Exercise goal: Give the data back exactly. Leave out any images.

Material shown:

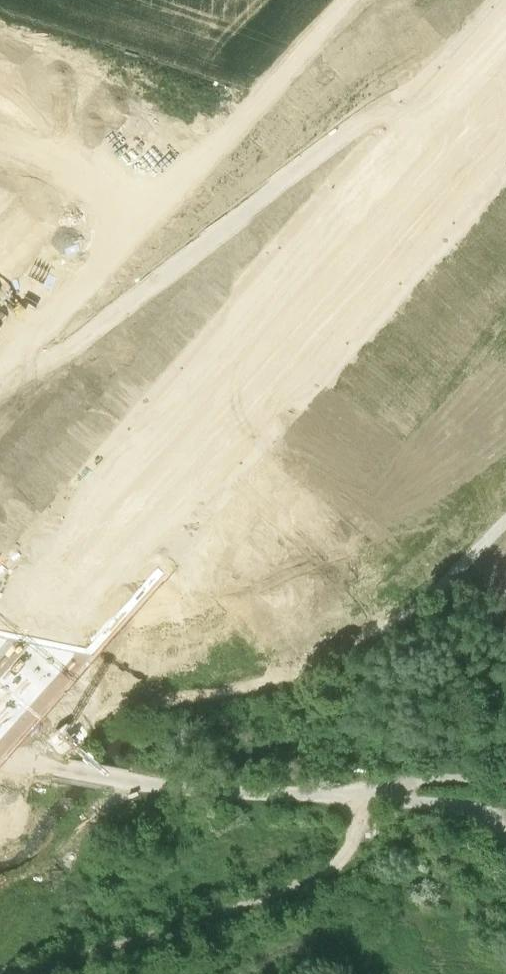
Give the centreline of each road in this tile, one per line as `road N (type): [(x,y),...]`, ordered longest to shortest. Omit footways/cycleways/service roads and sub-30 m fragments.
road 1 (motorway): [(505,46),(0,620)]
road 2 (motorway): [(0,686),(505,113)]
road 3 (track): [(11,764),(39,731),(71,717),(276,670),(413,618),(505,534)]
road 4 (track): [(11,764),(207,795),(359,794)]
road 5 (track): [(359,794),(505,783)]

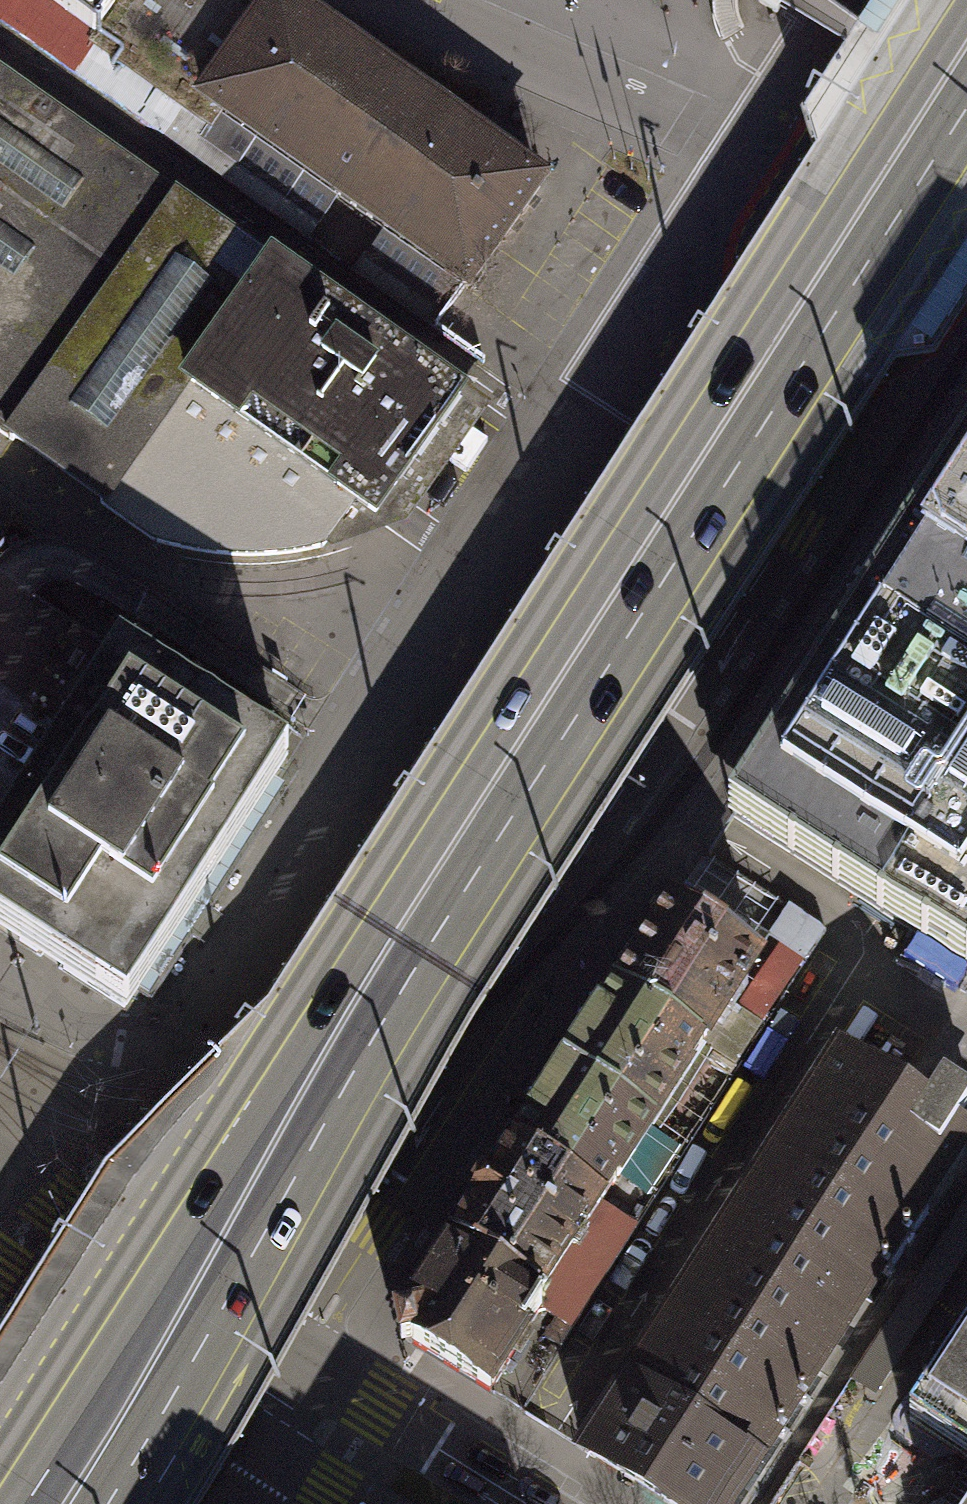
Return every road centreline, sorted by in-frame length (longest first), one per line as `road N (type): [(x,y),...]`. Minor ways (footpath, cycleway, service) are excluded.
road 1 (primary): [(964,0),(0,1499)]
road 2 (primary): [(108,1503),(966,125)]
road 3 (tertiary): [(832,337),(814,452),(753,577),(625,790),(348,1213),(257,1333)]
road 4 (residential): [(779,175),(402,0)]
road 5 (primary): [(529,1503),(257,1333)]
road 6 (primary): [(257,1333),(0,1165)]
road 7 (tertiary): [(891,0),(779,175)]
road 8 (tertiary): [(779,175),(760,206),(757,259),(766,292),(801,325),(832,337)]
road 9 (primary): [(0,1265),(168,1380)]
road 10 (tertiary): [(168,1380),(107,1442),(65,1503)]
road 11 (primary): [(235,1426),(355,1503)]
road 12 (tertiary): [(832,337),(918,312),(945,284)]

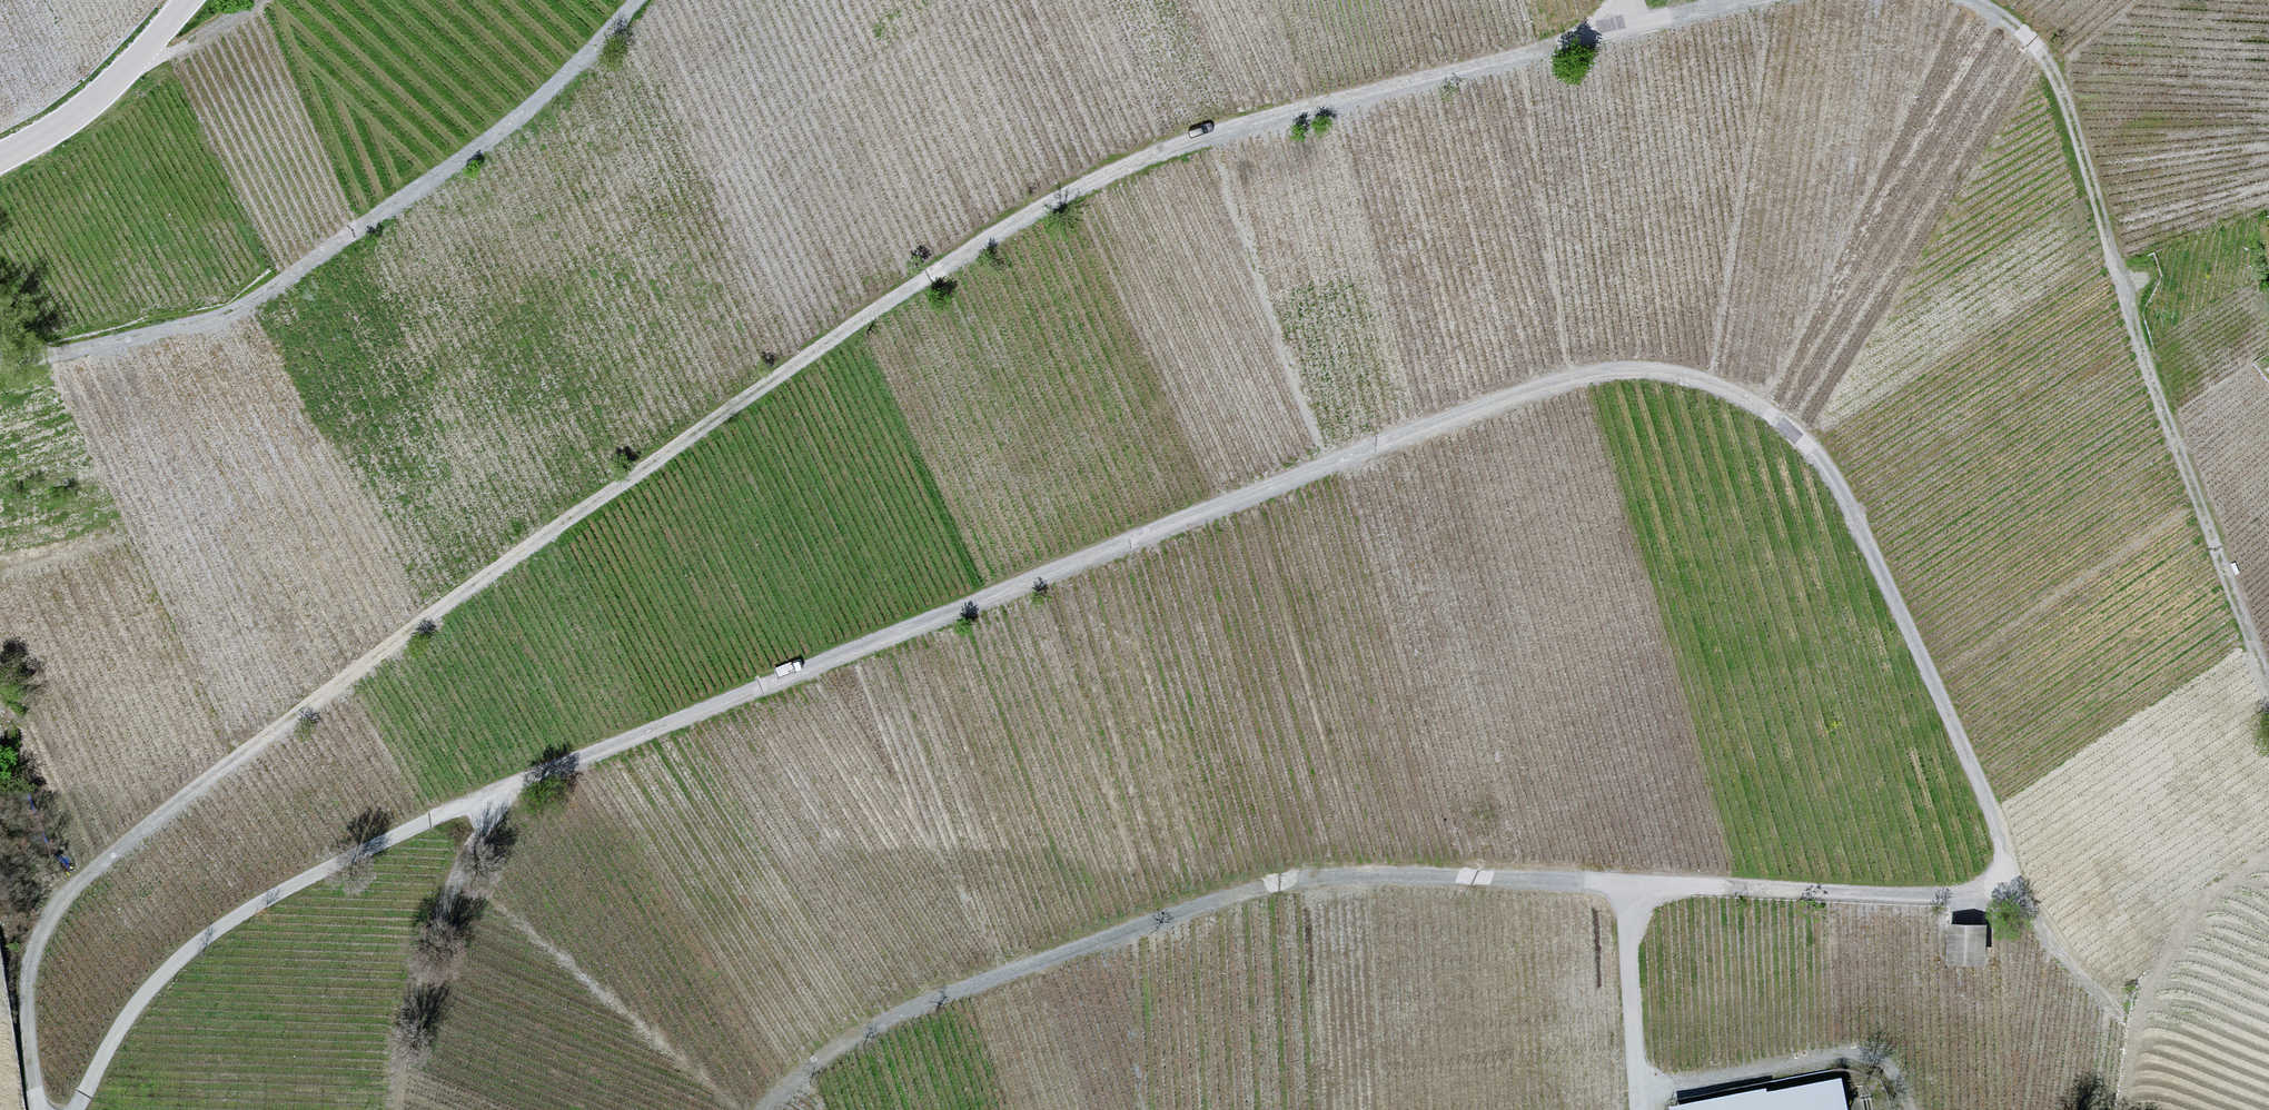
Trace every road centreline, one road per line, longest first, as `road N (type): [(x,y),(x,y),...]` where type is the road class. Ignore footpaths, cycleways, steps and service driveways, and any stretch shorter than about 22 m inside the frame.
road 1 (track): [(89,1109),(162,981),(215,931),(305,878),(1356,452),(1587,374),(1668,361),(1786,405),(1841,460),(1877,523),(2004,831),(2001,866),(1984,897),(1942,907),(1633,890)]
road 2 (track): [(1762,0),(1609,30),(1504,67),(1267,122),(1067,198),(901,302),(544,544),(85,888),(51,933),(40,985),(52,1109)]
road 3 (track): [(1633,890),(1361,875),(1263,890),(866,1032),(770,1109)]
road 4 (track): [(2268,704),(2151,336),(2082,81),(2048,30),(2009,0)]
road 5 (track): [(0,367),(226,325),(537,101),(640,0)]
road 6 (tertiary): [(0,157),(69,121),(130,65),(183,0)]
road 7 (track): [(1644,1109),(1633,890)]
road 8 (track): [(130,65),(205,59),(268,0)]

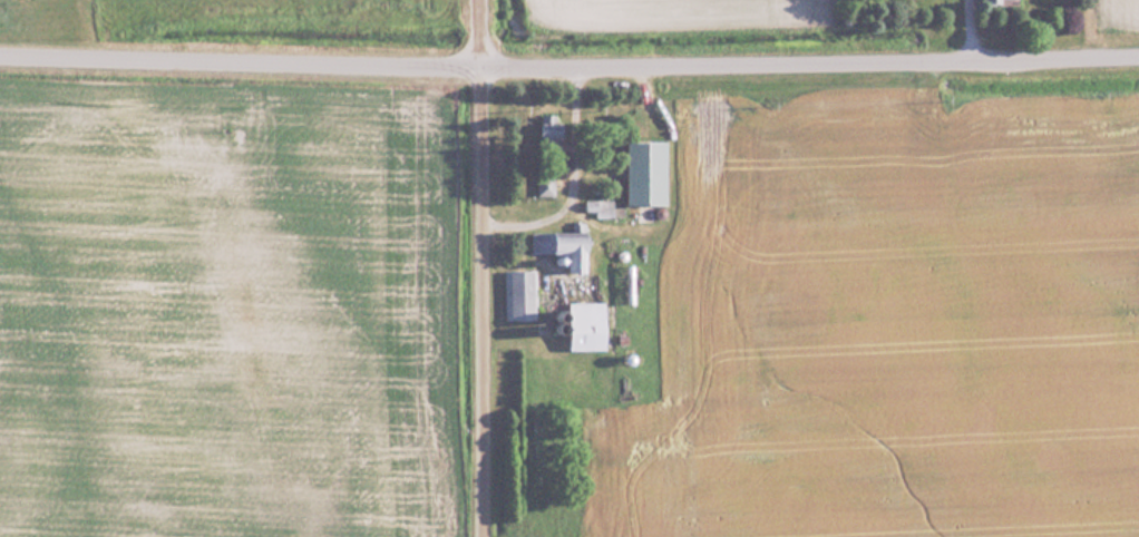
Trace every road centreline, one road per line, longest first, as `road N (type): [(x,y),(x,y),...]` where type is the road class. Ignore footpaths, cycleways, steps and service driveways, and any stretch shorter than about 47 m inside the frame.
road 1 (residential): [(0,57),(485,70),(1138,60)]
road 2 (residential): [(485,536),(485,70)]

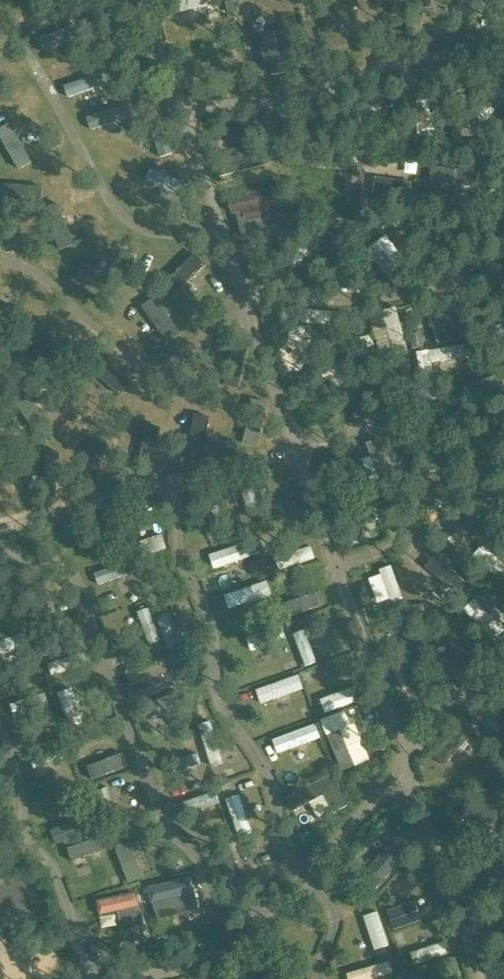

Answer:
Give the centreline of each road in this tile, one per line as `road N (type): [(x,y),...]`, ordered longest to shortest. Omit footways/cycleways/service roads and sub-30 m fragments.
road 1 (motorway): [(505,46),(0,620)]
road 2 (motorway): [(0,686),(505,113)]
road 3 (track): [(11,764),(39,731),(71,717),(276,670),(413,618),(505,534)]
road 4 (track): [(11,764),(207,795),(359,794)]
road 5 (track): [(359,794),(505,783)]

Return every road centreline, sorted by in-frame length (longest first), one per line as `road N (type): [(x,y),...]`. Minor ways (footpath, cycleway, service) are excluded.
road 1 (primary): [(964,0),(0,1499)]
road 2 (primary): [(108,1503),(966,125)]
road 3 (tertiary): [(832,337),(814,452),(753,577),(625,790),(348,1213),(257,1333)]
road 4 (residential): [(779,175),(402,0)]
road 5 (primary): [(529,1503),(257,1333)]
road 6 (primary): [(257,1333),(0,1165)]
road 7 (tertiary): [(891,0),(779,175)]
road 8 (tertiary): [(779,175),(760,206),(757,259),(766,292),(801,325),(832,337)]
road 9 (primary): [(0,1265),(168,1380)]
road 10 (tertiary): [(168,1380),(107,1442),(65,1503)]
road 11 (primary): [(235,1426),(355,1503)]
road 12 (tertiary): [(832,337),(918,312),(945,284)]

Trace every road centreline, one road per line, longest first, as `road N (type): [(x,y),(x,y),...]` where type is the road class. Ignore footpaths, cycleways, steps and service driveways, and any stretch shorter than about 22 m inside the frame.
road 1 (track): [(89,1109),(162,981),(215,931),(305,878),(1356,452),(1587,374),(1668,361),(1786,405),(1841,460),(1877,523),(2004,831),(2001,866),(1984,897),(1942,907),(1633,890)]
road 2 (track): [(1762,0),(1609,30),(1504,67),(1267,122),(1067,198),(901,302),(544,544),(85,888),(51,933),(40,985),(52,1109)]
road 3 (track): [(1633,890),(1361,875),(1263,890),(866,1032),(770,1109)]
road 4 (track): [(2268,704),(2151,336),(2082,81),(2048,30),(2009,0)]
road 5 (track): [(0,367),(226,325),(537,101),(640,0)]
road 6 (tertiary): [(0,157),(69,121),(130,65),(183,0)]
road 7 (track): [(1644,1109),(1633,890)]
road 8 (track): [(130,65),(205,59),(268,0)]

Trace every road centreline, one road per line, longest first, as `road N (type): [(x,y),(x,y),...]` where type is the road class. Ignore footpaths, cycleways, steps and service driveways, and any stretch shorter than about 47 m inside the frame.
road 1 (residential): [(0,57),(485,70),(1138,60)]
road 2 (residential): [(485,536),(485,70)]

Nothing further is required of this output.